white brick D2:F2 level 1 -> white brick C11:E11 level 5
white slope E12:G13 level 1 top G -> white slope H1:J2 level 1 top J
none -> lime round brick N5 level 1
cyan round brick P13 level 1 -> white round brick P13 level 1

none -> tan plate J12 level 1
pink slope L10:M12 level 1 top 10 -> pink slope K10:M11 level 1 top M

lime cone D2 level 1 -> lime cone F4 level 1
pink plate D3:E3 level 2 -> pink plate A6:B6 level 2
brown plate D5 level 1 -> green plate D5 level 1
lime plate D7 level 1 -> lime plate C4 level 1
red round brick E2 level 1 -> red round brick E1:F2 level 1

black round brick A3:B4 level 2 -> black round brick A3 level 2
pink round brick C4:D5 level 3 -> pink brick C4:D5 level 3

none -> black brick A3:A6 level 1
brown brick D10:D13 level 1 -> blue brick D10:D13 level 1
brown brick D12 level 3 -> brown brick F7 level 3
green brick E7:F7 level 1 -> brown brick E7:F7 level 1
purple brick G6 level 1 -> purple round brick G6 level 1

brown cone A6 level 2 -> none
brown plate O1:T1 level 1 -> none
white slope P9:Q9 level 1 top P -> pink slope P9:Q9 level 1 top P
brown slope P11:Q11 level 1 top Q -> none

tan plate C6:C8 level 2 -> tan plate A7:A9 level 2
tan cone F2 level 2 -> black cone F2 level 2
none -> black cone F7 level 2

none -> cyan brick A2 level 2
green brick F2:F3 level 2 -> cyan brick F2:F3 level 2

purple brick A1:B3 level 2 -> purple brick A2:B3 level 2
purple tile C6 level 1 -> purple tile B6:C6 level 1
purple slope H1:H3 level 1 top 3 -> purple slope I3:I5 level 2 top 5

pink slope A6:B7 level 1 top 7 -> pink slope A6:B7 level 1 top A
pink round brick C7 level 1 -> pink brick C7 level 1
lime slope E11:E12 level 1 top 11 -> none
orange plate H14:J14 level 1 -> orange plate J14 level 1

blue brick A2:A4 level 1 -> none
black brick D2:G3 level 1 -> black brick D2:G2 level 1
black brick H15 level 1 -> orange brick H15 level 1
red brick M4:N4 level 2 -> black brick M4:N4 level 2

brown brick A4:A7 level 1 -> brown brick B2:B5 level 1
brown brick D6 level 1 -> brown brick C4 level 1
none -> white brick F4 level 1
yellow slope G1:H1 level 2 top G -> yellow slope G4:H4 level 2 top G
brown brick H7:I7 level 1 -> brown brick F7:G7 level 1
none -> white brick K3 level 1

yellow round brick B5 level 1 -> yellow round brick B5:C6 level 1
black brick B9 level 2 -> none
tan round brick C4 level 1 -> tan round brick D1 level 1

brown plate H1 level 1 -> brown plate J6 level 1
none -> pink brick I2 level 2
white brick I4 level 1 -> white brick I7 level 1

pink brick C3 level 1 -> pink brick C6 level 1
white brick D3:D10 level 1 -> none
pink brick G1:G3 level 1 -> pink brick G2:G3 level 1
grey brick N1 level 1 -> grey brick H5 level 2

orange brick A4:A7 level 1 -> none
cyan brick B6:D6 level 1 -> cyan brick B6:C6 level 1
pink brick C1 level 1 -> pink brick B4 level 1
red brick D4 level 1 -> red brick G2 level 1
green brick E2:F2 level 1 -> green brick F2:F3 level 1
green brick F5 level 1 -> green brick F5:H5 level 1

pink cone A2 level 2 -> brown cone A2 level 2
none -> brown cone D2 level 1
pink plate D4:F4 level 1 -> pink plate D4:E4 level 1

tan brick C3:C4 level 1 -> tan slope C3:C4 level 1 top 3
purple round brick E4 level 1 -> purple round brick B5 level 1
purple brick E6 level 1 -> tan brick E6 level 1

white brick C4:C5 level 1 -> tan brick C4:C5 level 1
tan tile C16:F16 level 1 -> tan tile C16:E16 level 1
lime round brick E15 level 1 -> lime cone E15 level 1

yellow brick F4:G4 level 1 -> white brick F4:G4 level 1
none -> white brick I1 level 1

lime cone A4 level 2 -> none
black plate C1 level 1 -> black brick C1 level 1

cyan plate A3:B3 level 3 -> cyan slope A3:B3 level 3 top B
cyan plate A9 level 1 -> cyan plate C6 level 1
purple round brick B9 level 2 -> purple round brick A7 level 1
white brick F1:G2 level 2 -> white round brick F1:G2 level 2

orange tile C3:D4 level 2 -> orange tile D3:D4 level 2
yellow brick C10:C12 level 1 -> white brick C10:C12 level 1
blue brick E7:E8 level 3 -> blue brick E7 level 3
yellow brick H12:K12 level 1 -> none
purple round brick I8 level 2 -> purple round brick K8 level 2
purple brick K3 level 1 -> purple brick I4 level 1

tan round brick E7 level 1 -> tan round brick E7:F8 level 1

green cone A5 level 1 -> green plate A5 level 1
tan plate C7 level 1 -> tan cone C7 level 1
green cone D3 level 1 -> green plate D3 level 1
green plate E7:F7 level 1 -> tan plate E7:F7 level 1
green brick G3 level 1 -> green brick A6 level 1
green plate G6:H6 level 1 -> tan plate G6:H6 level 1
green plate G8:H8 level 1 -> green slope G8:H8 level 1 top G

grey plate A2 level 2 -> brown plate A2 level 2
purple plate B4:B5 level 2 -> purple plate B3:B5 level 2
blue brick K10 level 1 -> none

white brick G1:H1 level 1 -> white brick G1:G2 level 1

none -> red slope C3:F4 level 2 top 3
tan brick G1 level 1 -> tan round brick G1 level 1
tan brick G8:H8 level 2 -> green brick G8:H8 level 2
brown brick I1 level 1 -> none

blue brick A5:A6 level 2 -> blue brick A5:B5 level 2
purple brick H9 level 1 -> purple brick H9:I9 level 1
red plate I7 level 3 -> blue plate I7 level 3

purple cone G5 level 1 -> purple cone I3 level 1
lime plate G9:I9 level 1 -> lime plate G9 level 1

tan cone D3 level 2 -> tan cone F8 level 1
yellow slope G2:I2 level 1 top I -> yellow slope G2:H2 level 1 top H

◆ **WORK TASK**:
Gather, from the listing above, every line carrying the word "cyan".

◆ **SOLUTION TO THE PROBLEM**:
cyan round brick P13 level 1 -> white round brick P13 level 1
none -> cyan brick A2 level 2
green brick F2:F3 level 2 -> cyan brick F2:F3 level 2
cyan brick B6:D6 level 1 -> cyan brick B6:C6 level 1
cyan plate A3:B3 level 3 -> cyan slope A3:B3 level 3 top B
cyan plate A9 level 1 -> cyan plate C6 level 1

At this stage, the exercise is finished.